Using the listing below, reproduce exactly the lines from the one with "yellow pear: 1 -> 6" through the last, with all pictures left out.

** Opening Provided data block **

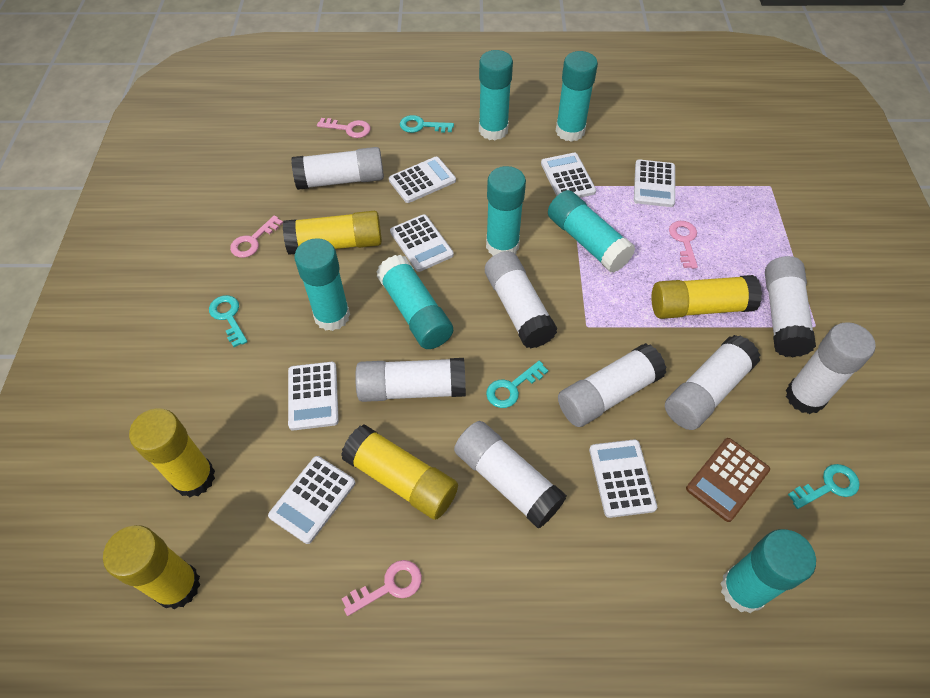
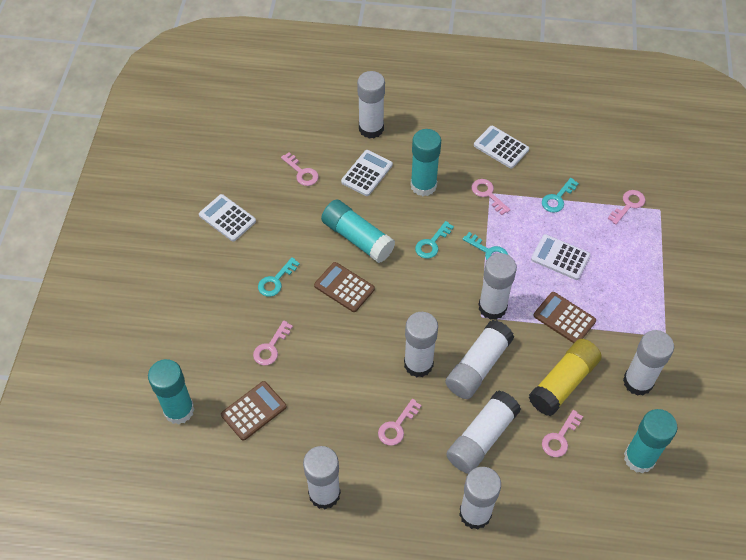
brown calculator: 1 -> 3
pink key: 4 -> 6
turquoise glue stick: 7 -> 4
white calculator: 7 -> 4
yellow glue stick: 5 -> 1

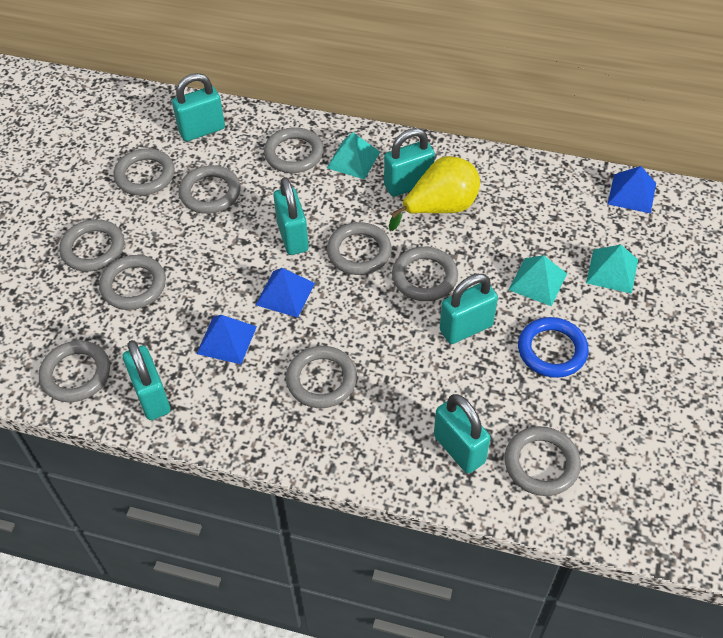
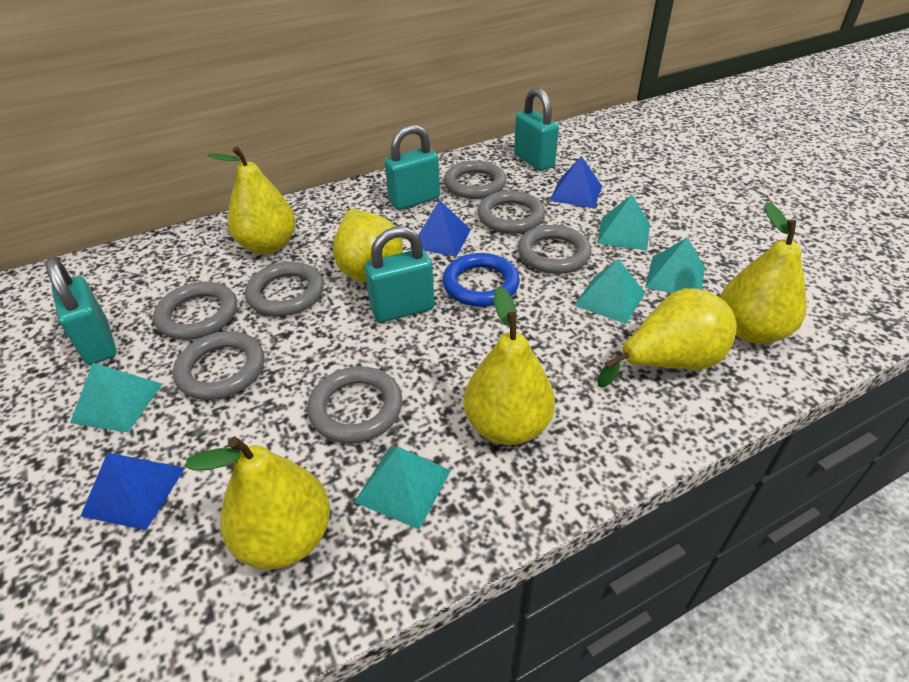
grey ring: 10 -> 7
turquoise padlock: 6 -> 4
turquoise pyramid: 3 -> 5
yellow pear: 1 -> 6

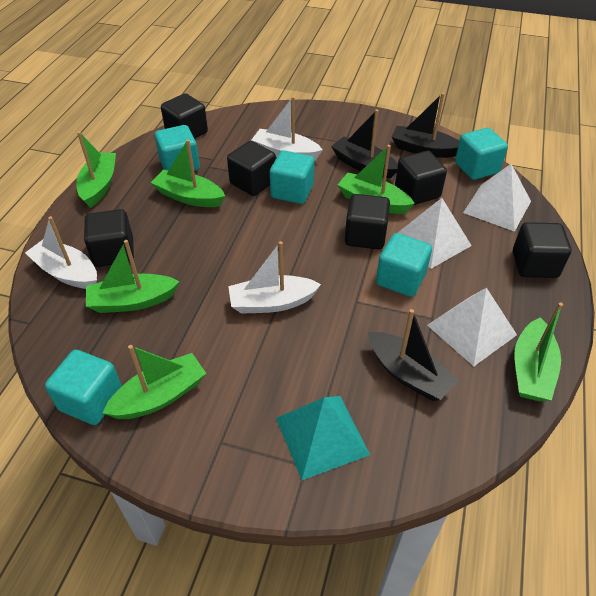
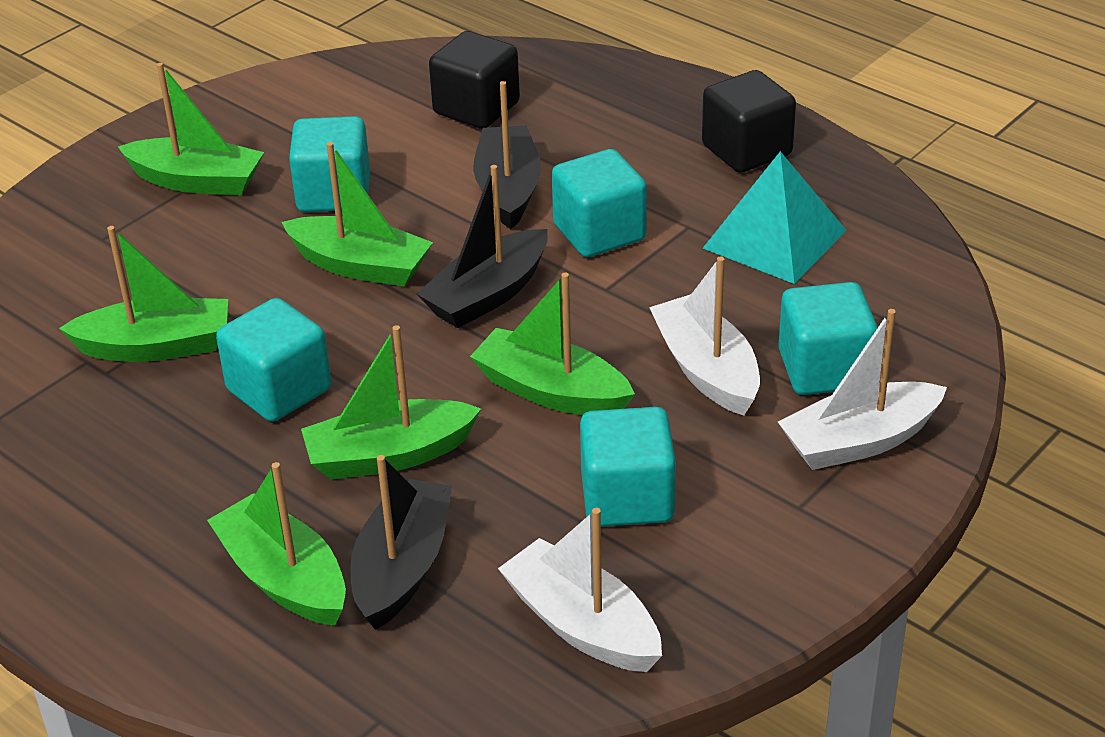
black cube: 6 -> 2
white pyramid: 3 -> 0

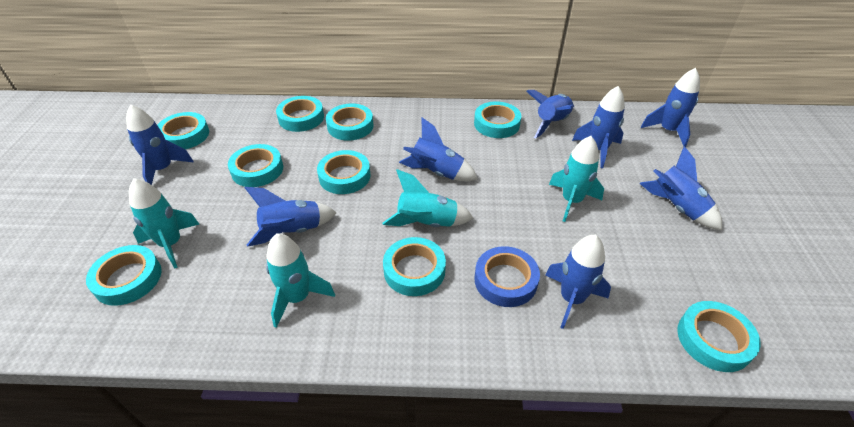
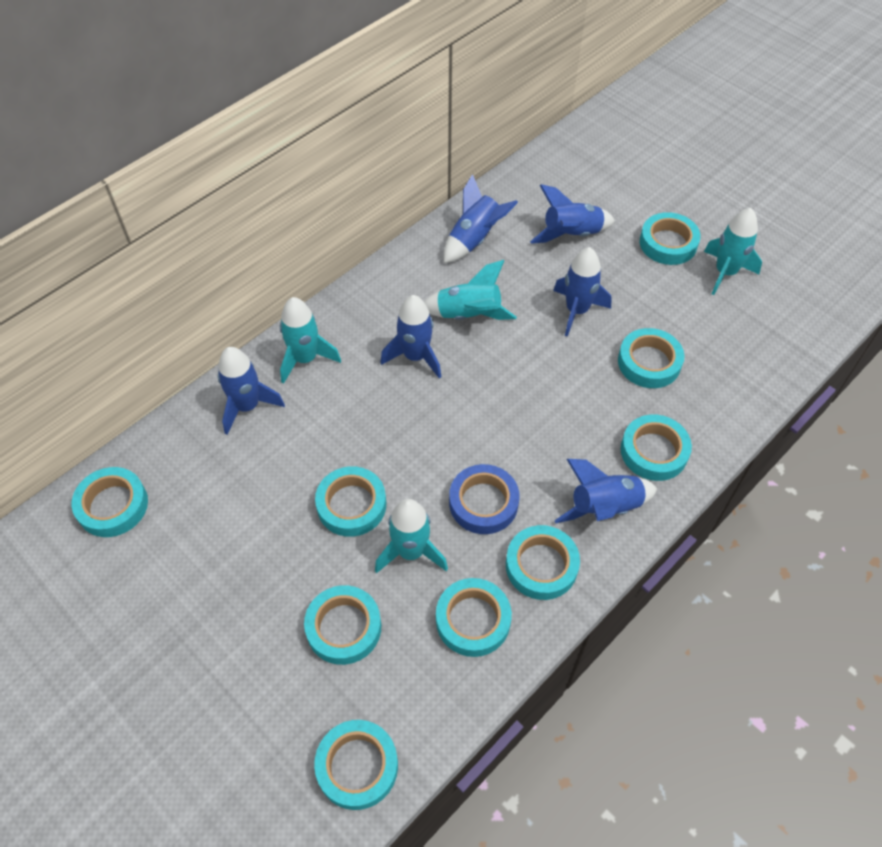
blue rocket: 8 -> 6

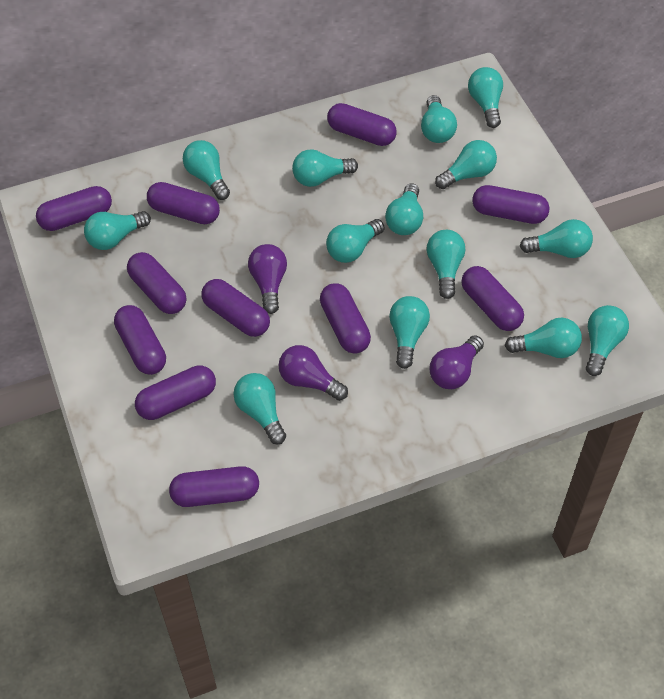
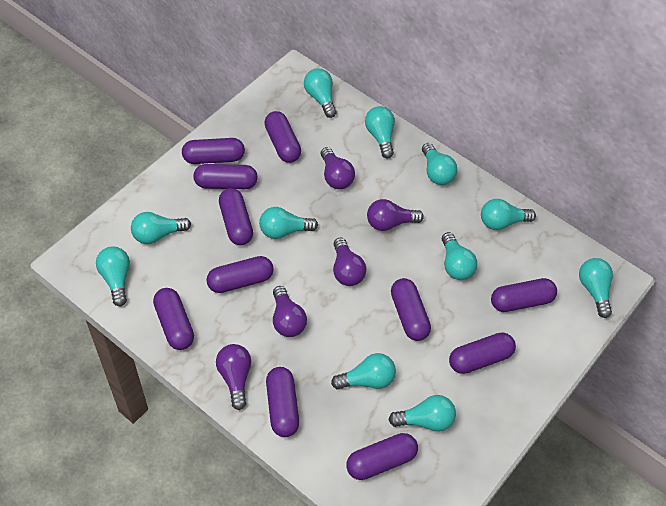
purple light bulb: 3 -> 5
turquoise light bulb: 14 -> 11

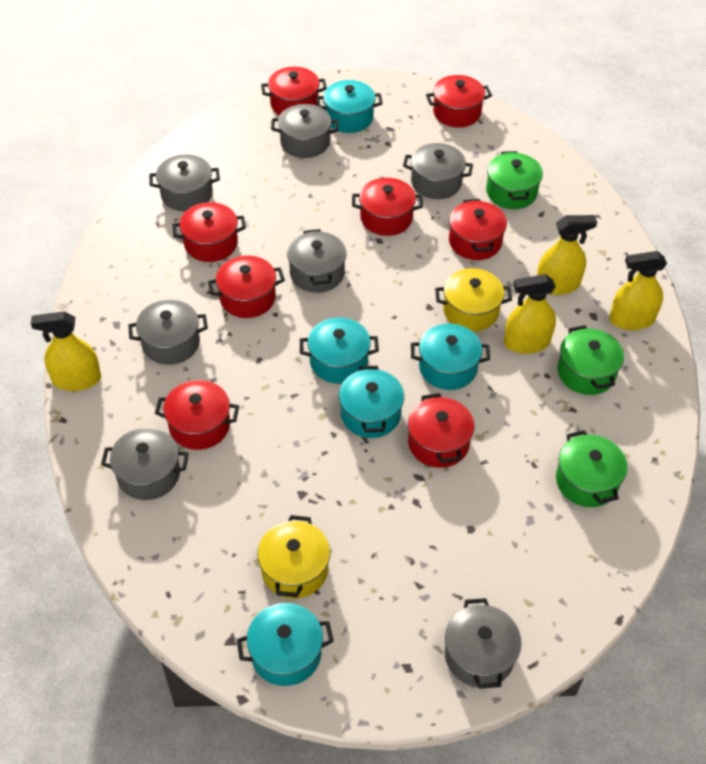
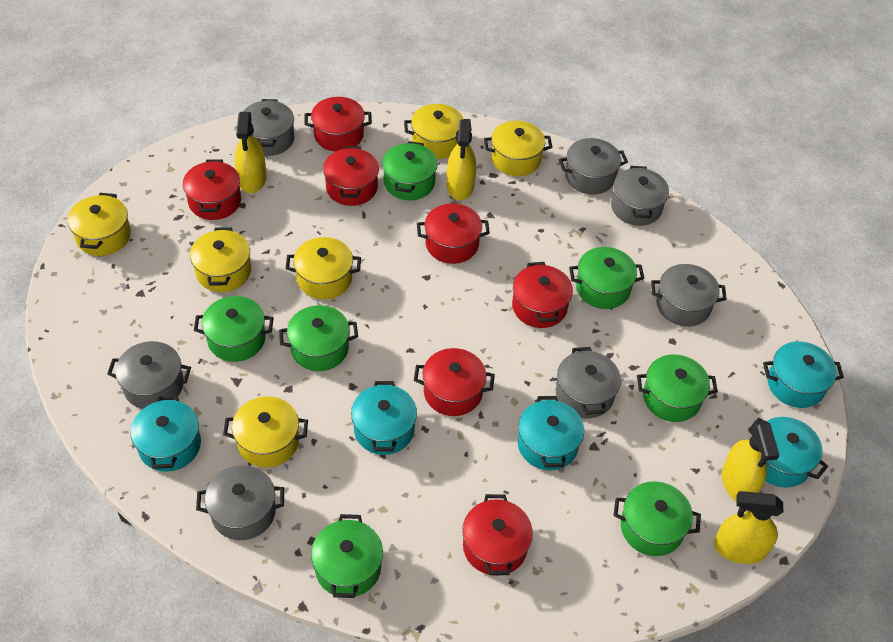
green pot: 3 -> 7
red pot: 8 -> 7
yellow pot: 2 -> 6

** Closing Provided data block **

Reply to the exercise:
yellow pear: 1 -> 6

black cube: 6 -> 2
white pyramid: 3 -> 0

blue rocket: 8 -> 6

purple light bulb: 3 -> 5
turquoise light bulb: 14 -> 11

green pot: 3 -> 7
red pot: 8 -> 7
yellow pot: 2 -> 6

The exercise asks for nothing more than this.